Exercise: Quote the entries word for word. Omit the pictures.
* * *
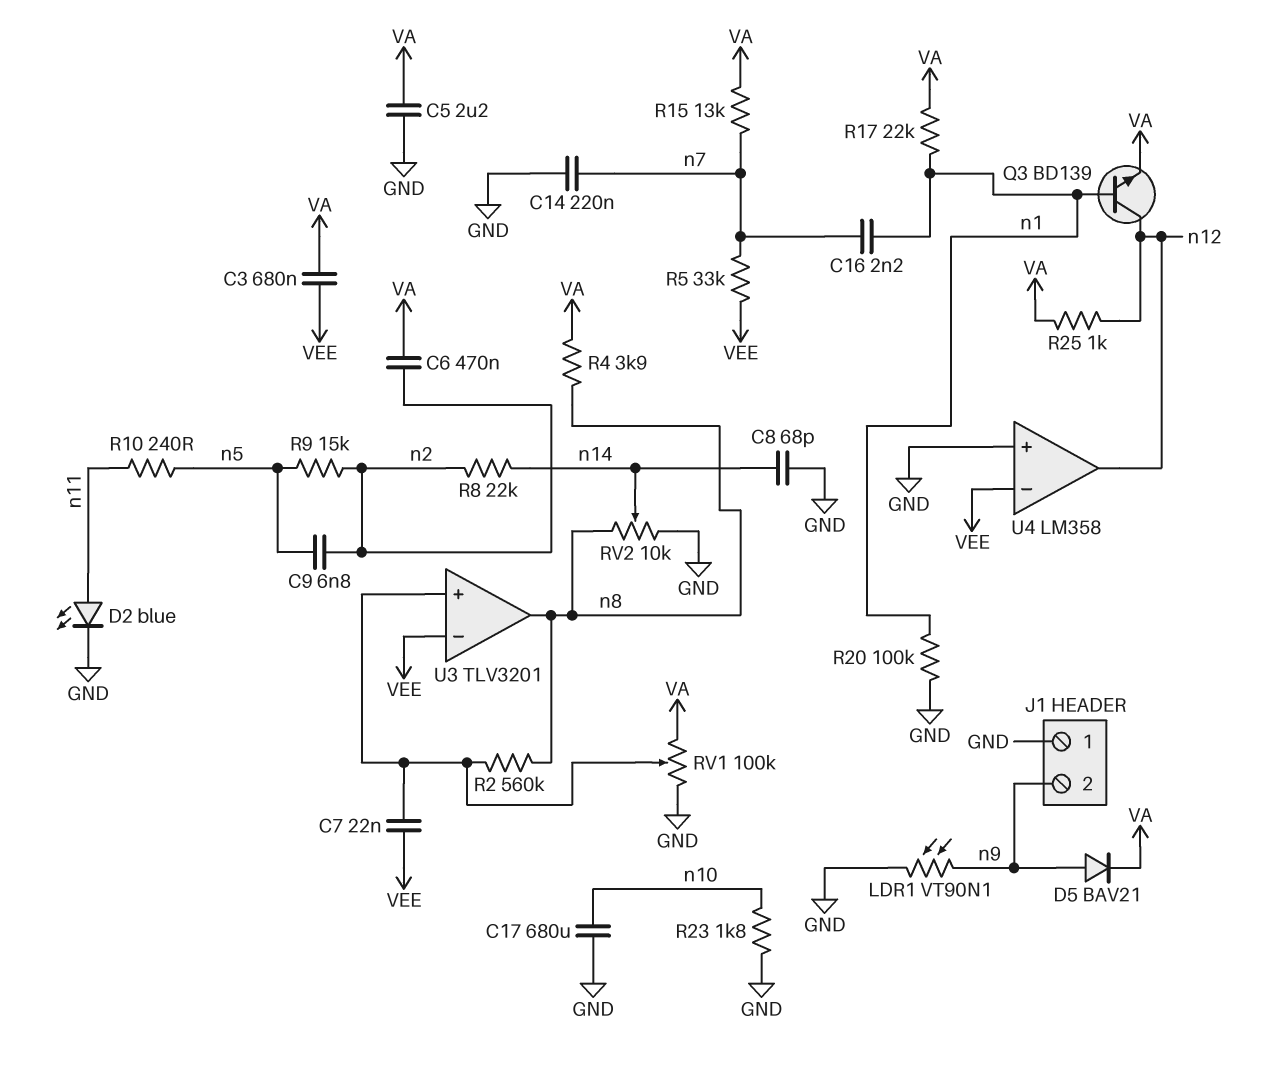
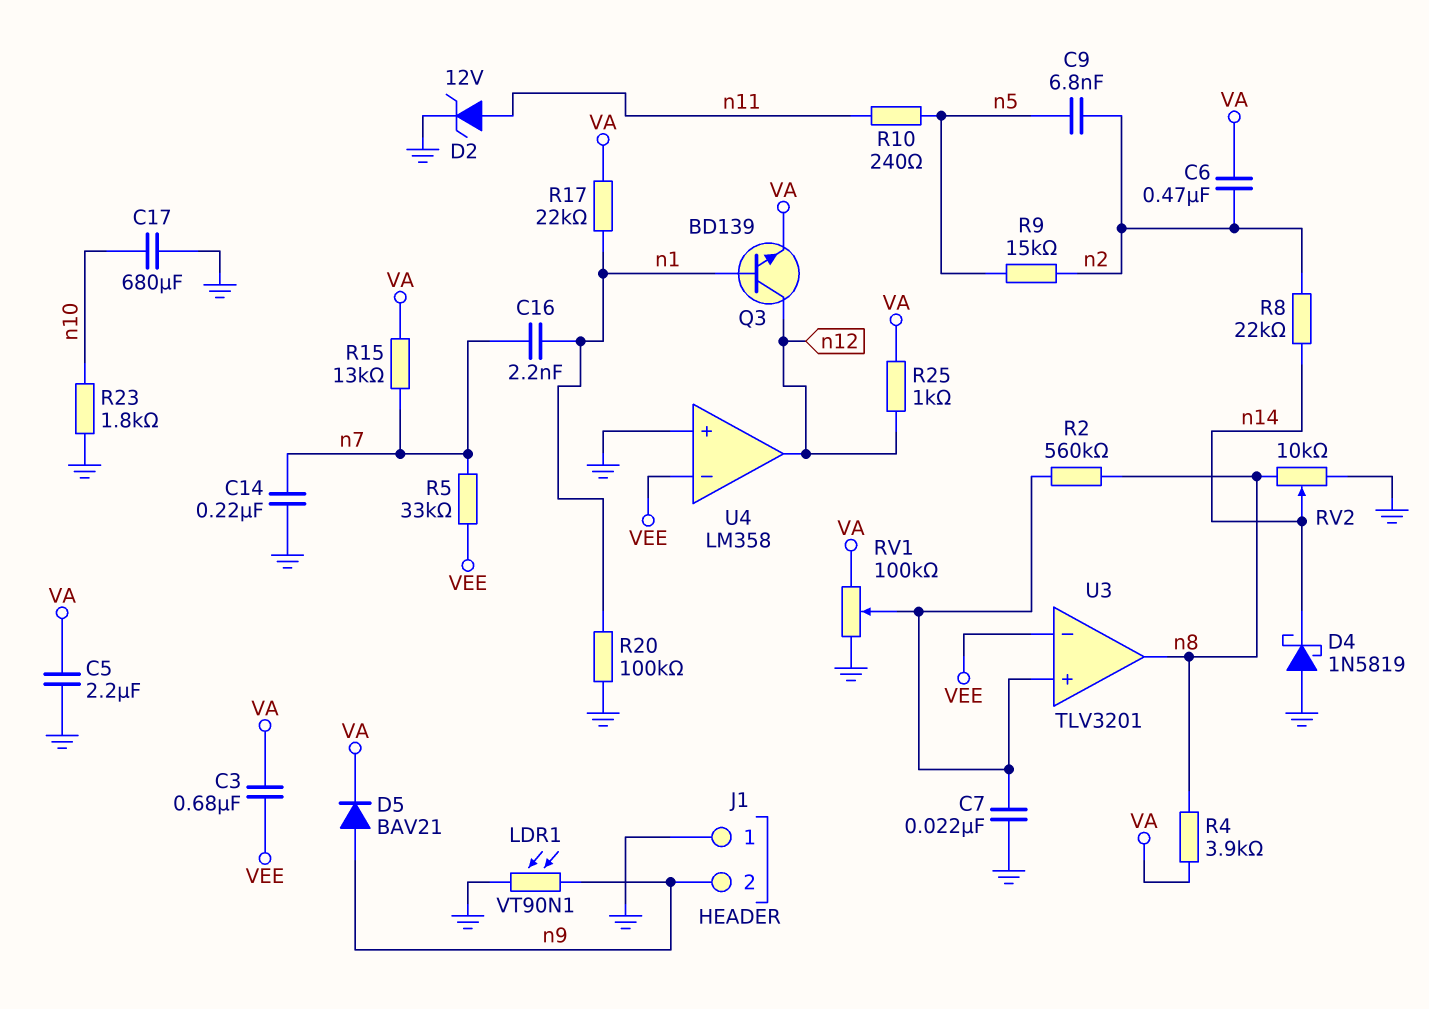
C7: 22nF (U3/in+, VEE) -> 22nF (GND, U3/in+)
C8: 68pF (GND, n14) -> none
D2: LED blue (A n11, K GND) -> zener 12V (A n11, K GND)
D4: none -> schottky 1N5819 (A GND, K n14)

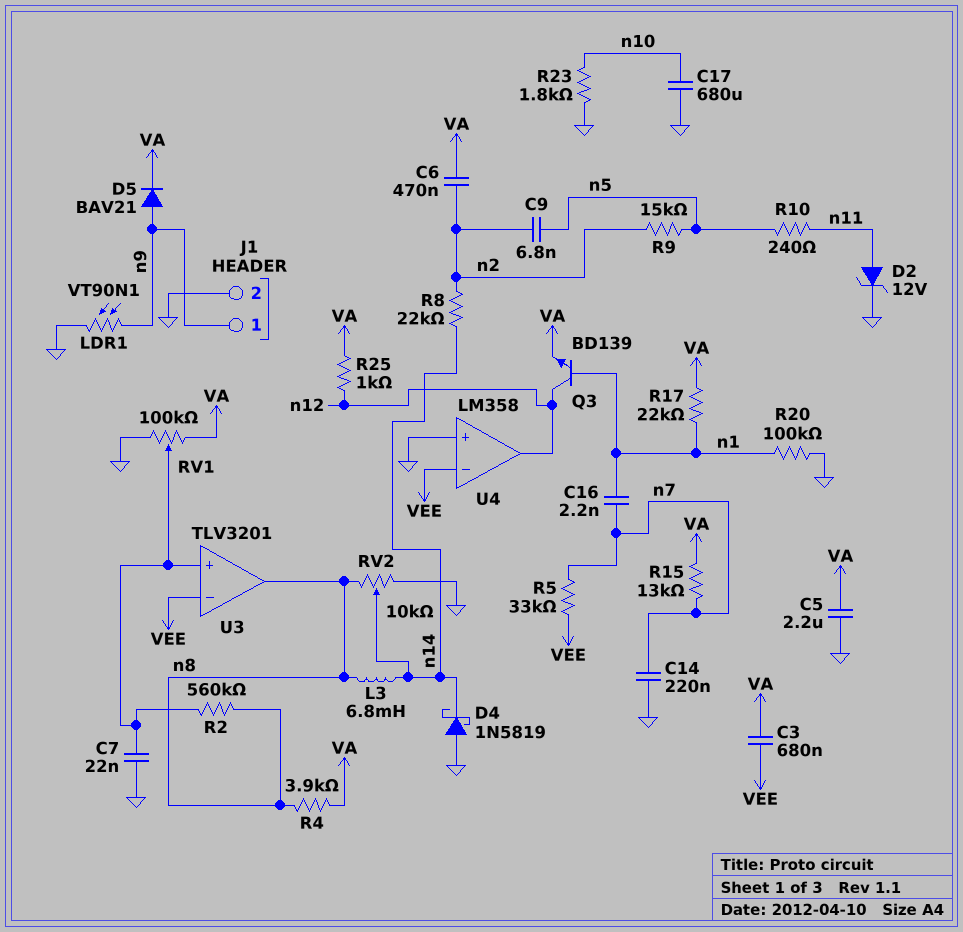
J1 pin 1: GND -> n9
J1 pin 2: n9 -> GND
L3: none -> 6.8mH (n8, n14)

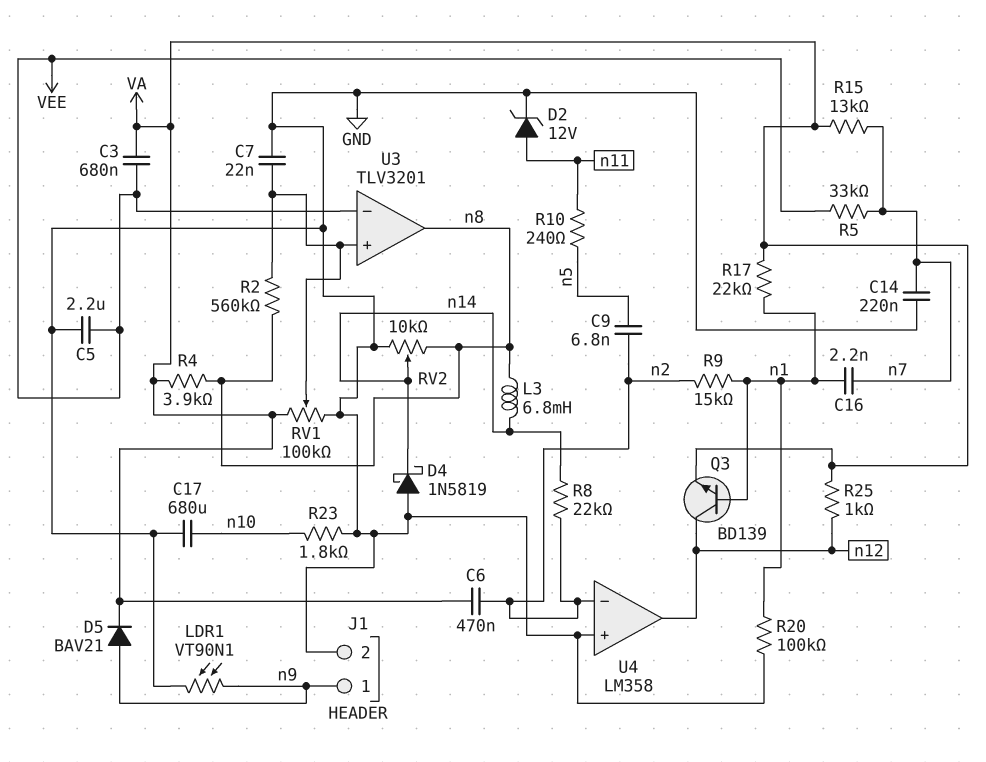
C5: 2.2uF (GND, VA) -> 2.2uF (GND, VEE)
R9: 15k (n2, n5) -> 15k (n1, n2)
U4 pin in-: VEE -> n2

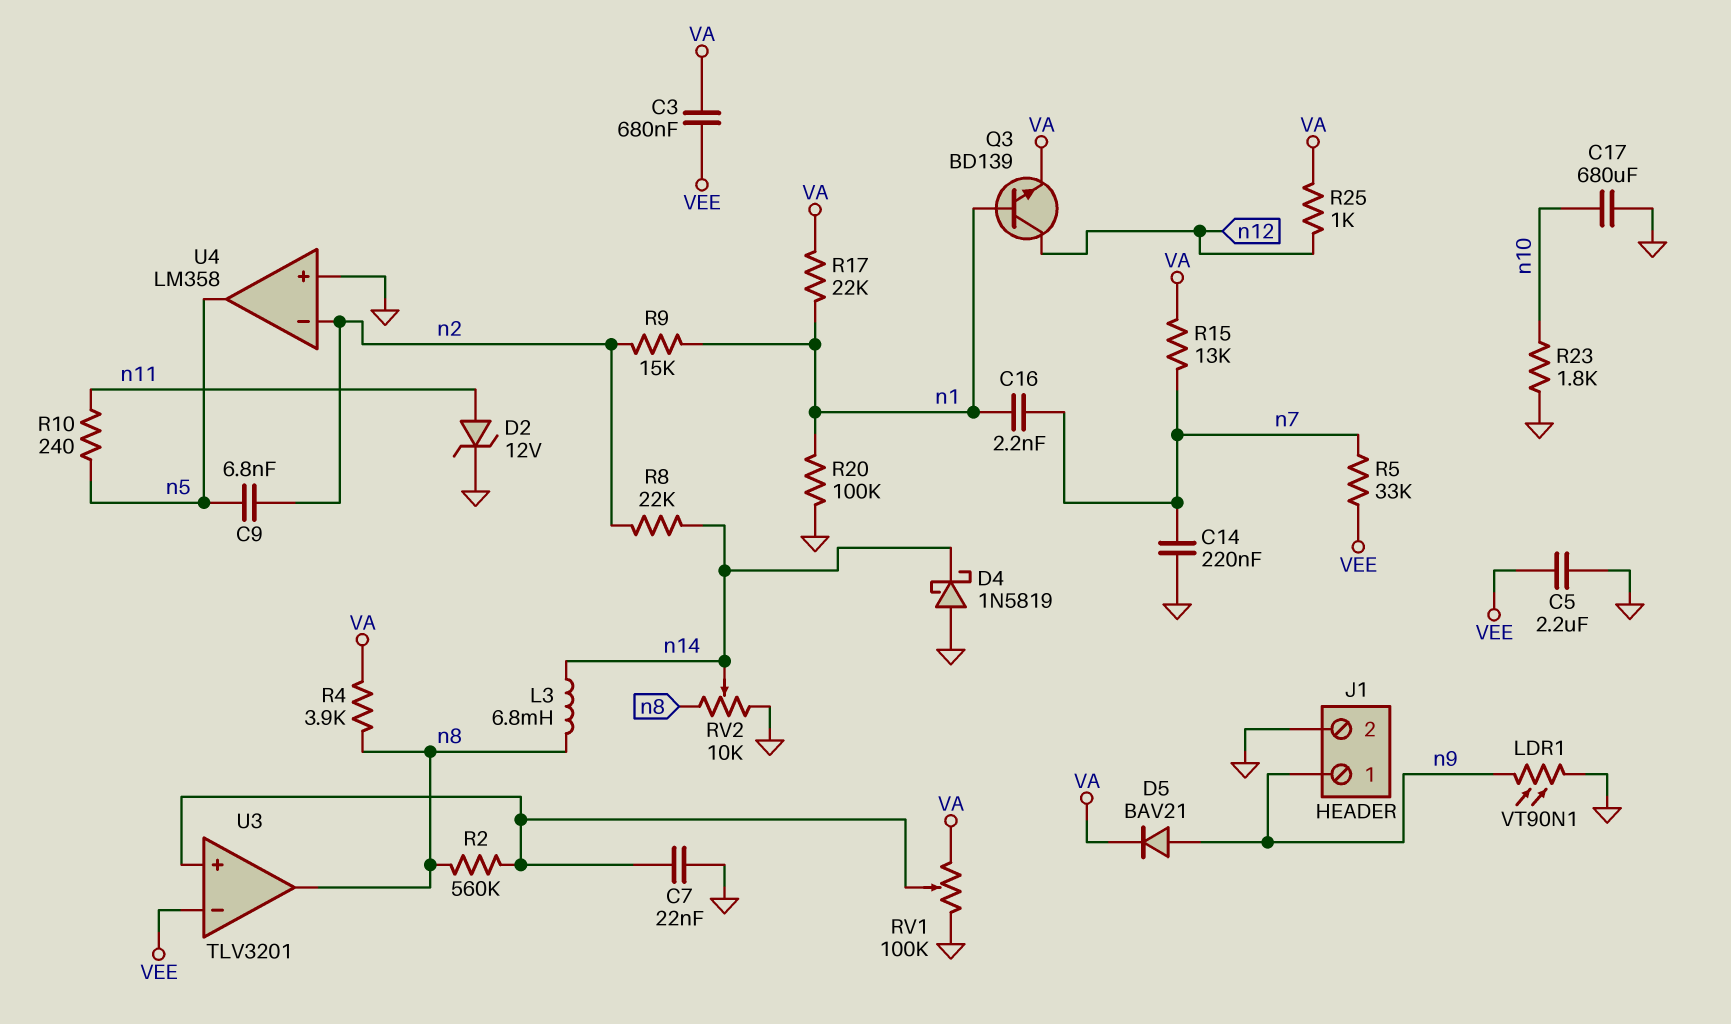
C6: 470nF (VA, n2) -> none
U4 pin out: n12 -> n5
* * *
Output below:
C7: 22nF (U3/in+, VEE) -> 22nF (GND, U3/in+)
C8: 68pF (GND, n14) -> none
D2: LED blue (A n11, K GND) -> zener 12V (A n11, K GND)
D4: none -> schottky 1N5819 (A GND, K n14)

J1 pin 1: GND -> n9
J1 pin 2: n9 -> GND
L3: none -> 6.8mH (n8, n14)

C5: 2.2uF (GND, VA) -> 2.2uF (GND, VEE)
R9: 15k (n2, n5) -> 15k (n1, n2)
U4 pin in-: VEE -> n2

C6: 470nF (VA, n2) -> none
U4 pin out: n12 -> n5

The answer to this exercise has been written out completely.